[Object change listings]

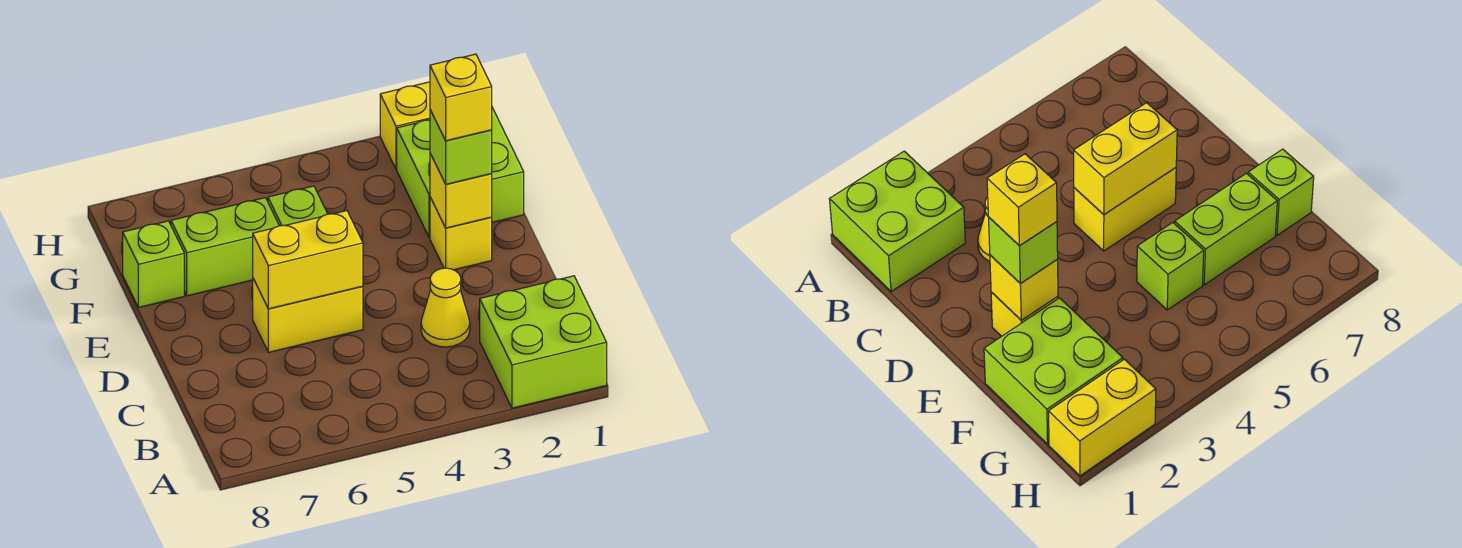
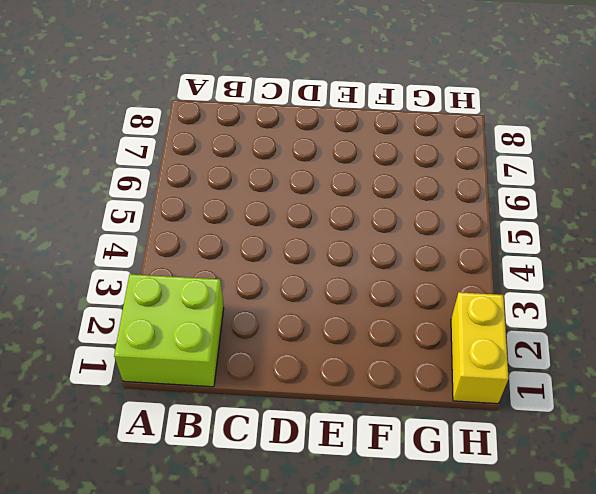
none -> yellow cone C3 level 1
none -> yellow brick D5:D6 level 1
none -> yellow brick E2 level 1

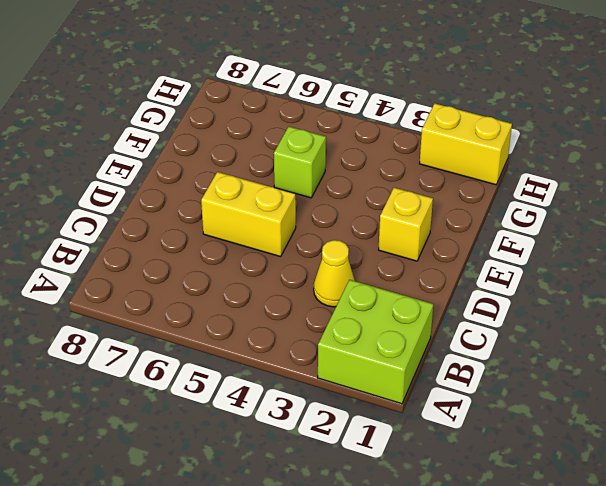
none -> lime brick F1:G2 level 1
none -> lime brick F6:F7 level 1
none -> lime brick F8 level 1

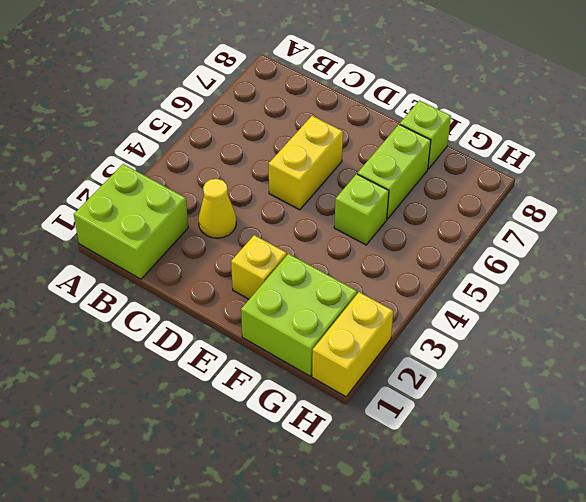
none -> yellow brick D5:D6 level 2
none -> yellow brick E2 level 2
none -> lime brick E2 level 3

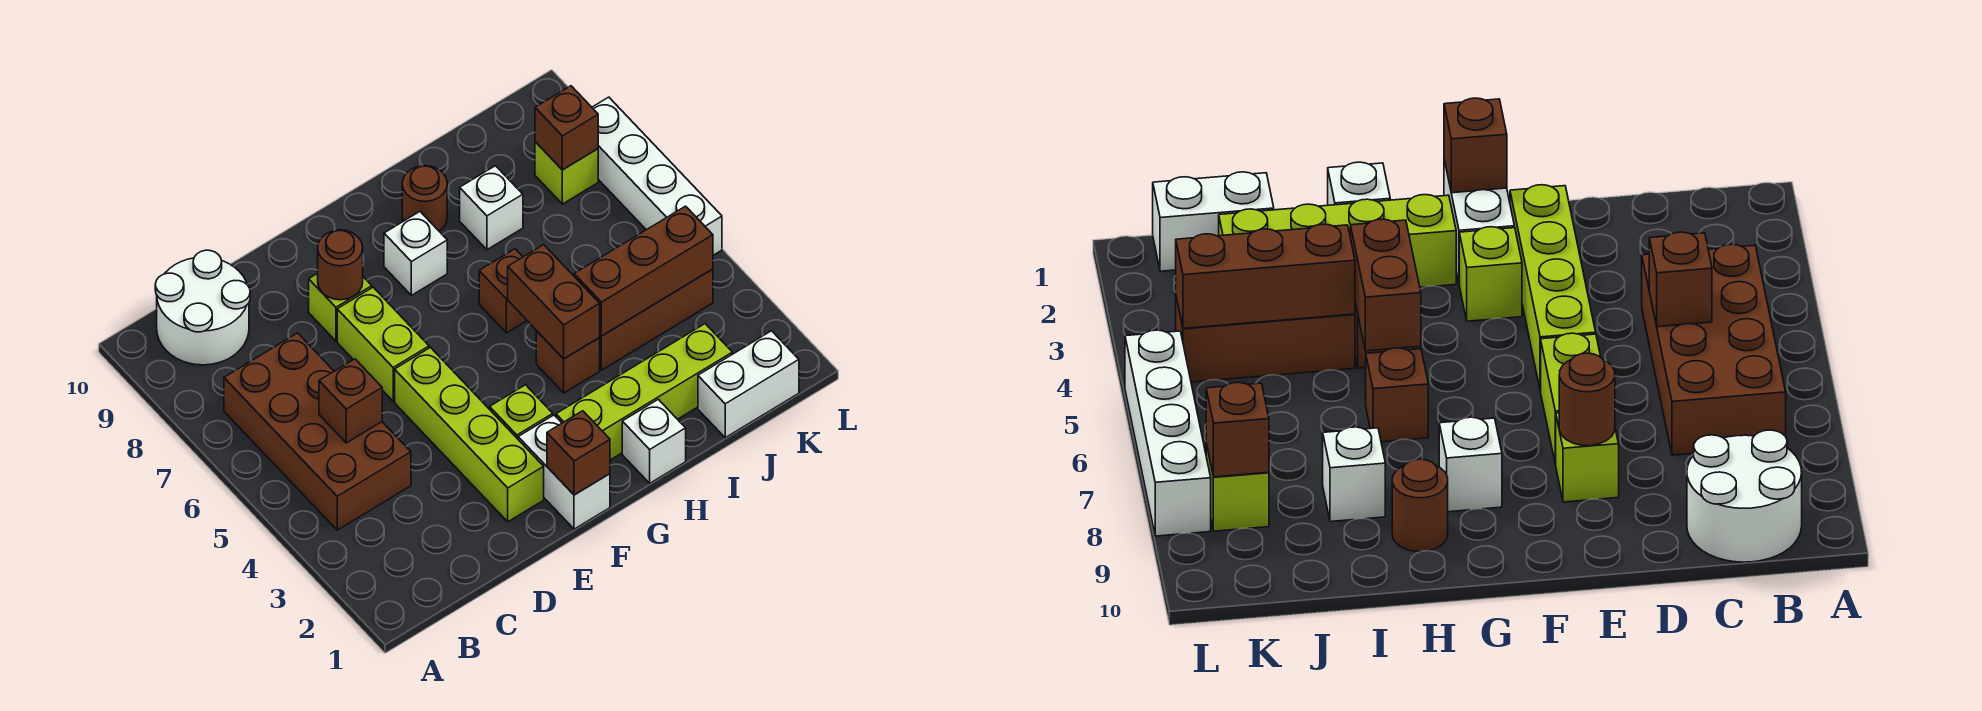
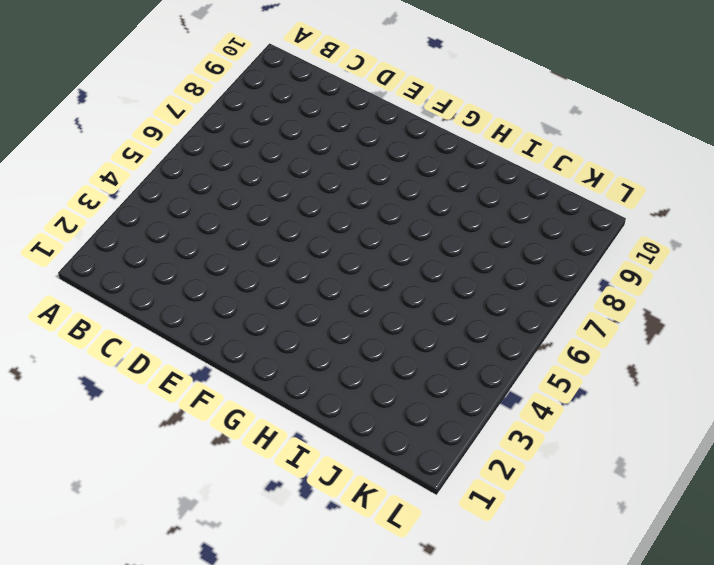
none -> brown brick B4:C7 level 1
none -> white round brick B9:C10 level 1
none -> lime brick E2:E5 level 1

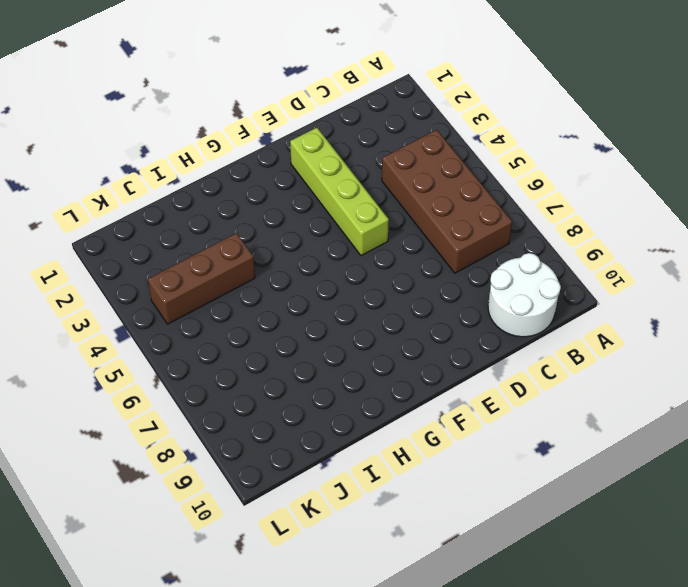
none -> lime brick E6:E7 level 1
none -> lime brick E8 level 1
none -> white brick F1:F2 level 1

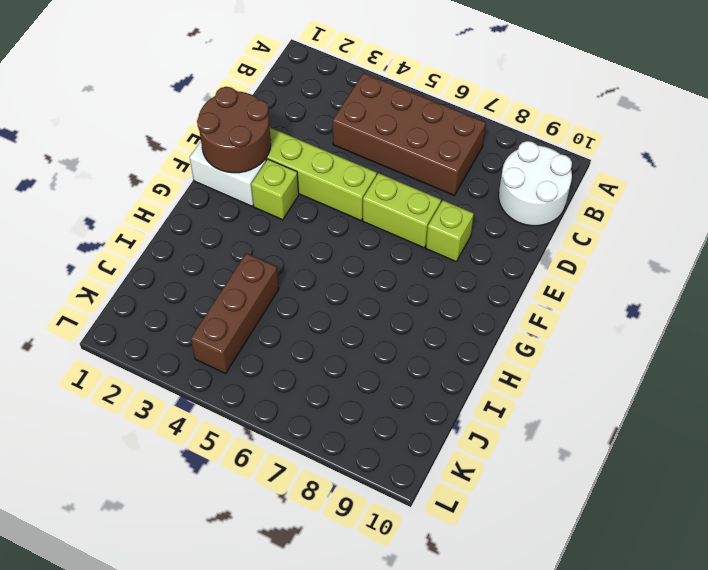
brown round brick E1:F2 level 2 -> brown brick F1 level 2
none -> lime brick G2:J2 level 1
none -> white brick G8 level 1
none -> white brick H1 level 1

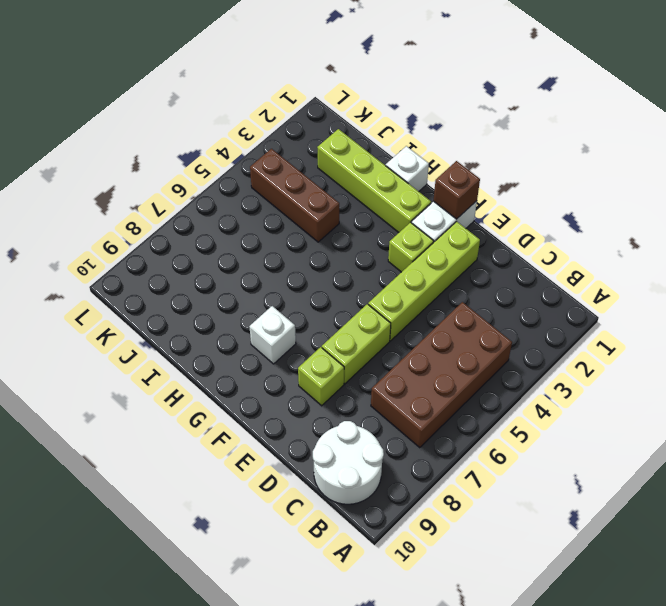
none -> brown brick H4 level 1
none -> brown brick H6 level 1
none -> brown round brick H9 level 1

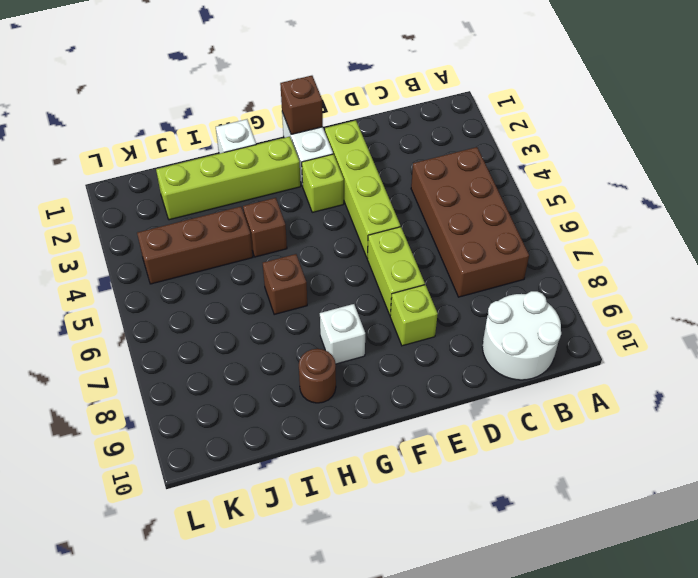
none -> white brick I8 level 1
none -> white brick J1:K1 level 1
none -> lime brick K8 level 1

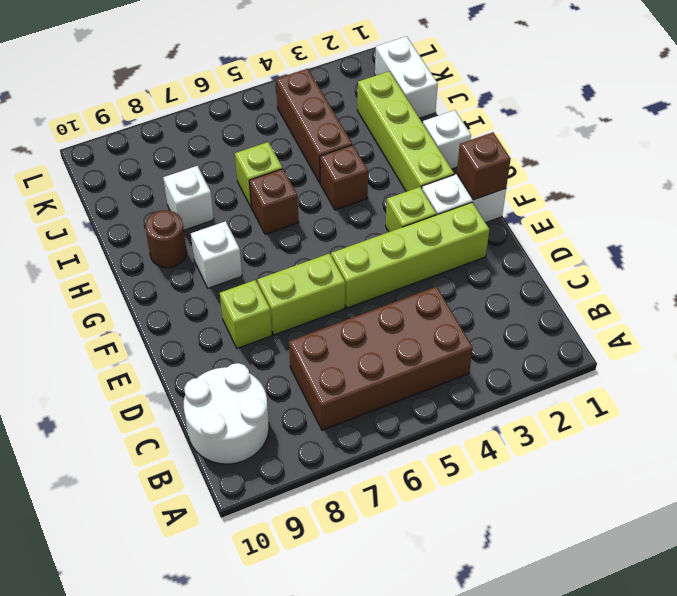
lime brick I6 level 1 -> lime brick K8 level 1
none -> white brick L5:L8 level 1
none -> brown brick C5 level 2
none -> brown round brick E8 level 2

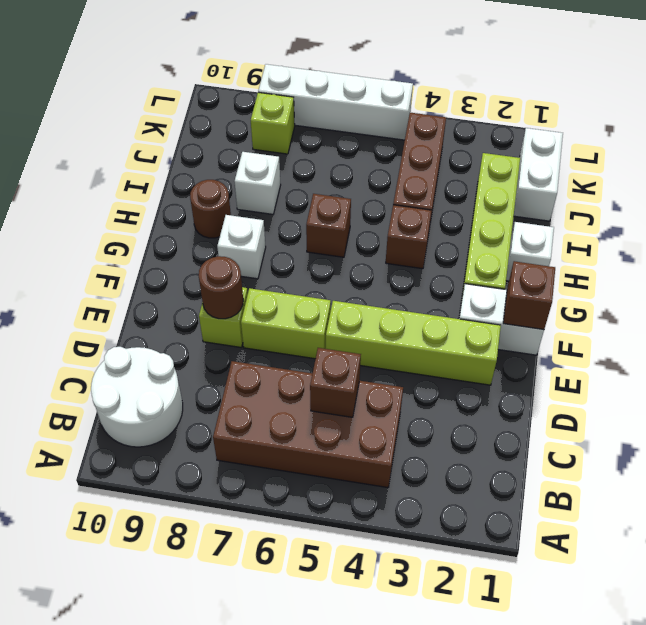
none -> lime brick F3 level 1
none -> brown brick H4:H5 level 2
none -> brown brick I4:K4 level 2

ACTION ITEM → Reproduce every record above exactly, omitting the pictures.

RESULT OF THE EXERCISE →
none -> yellow cone C3 level 1
none -> yellow brick D5:D6 level 1
none -> yellow brick E2 level 1

none -> lime brick F1:G2 level 1
none -> lime brick F6:F7 level 1
none -> lime brick F8 level 1

none -> yellow brick D5:D6 level 2
none -> yellow brick E2 level 2
none -> lime brick E2 level 3

none -> brown brick B4:C7 level 1
none -> white round brick B9:C10 level 1
none -> lime brick E2:E5 level 1

none -> lime brick E6:E7 level 1
none -> lime brick E8 level 1
none -> white brick F1:F2 level 1

brown round brick E1:F2 level 2 -> brown brick F1 level 2
none -> lime brick G2:J2 level 1
none -> white brick G8 level 1
none -> white brick H1 level 1

none -> brown brick H4 level 1
none -> brown brick H6 level 1
none -> brown round brick H9 level 1

none -> white brick I8 level 1
none -> white brick J1:K1 level 1
none -> lime brick K8 level 1

lime brick I6 level 1 -> lime brick K8 level 1
none -> white brick L5:L8 level 1
none -> brown brick C5 level 2
none -> brown round brick E8 level 2

none -> lime brick F3 level 1
none -> brown brick H4:H5 level 2
none -> brown brick I4:K4 level 2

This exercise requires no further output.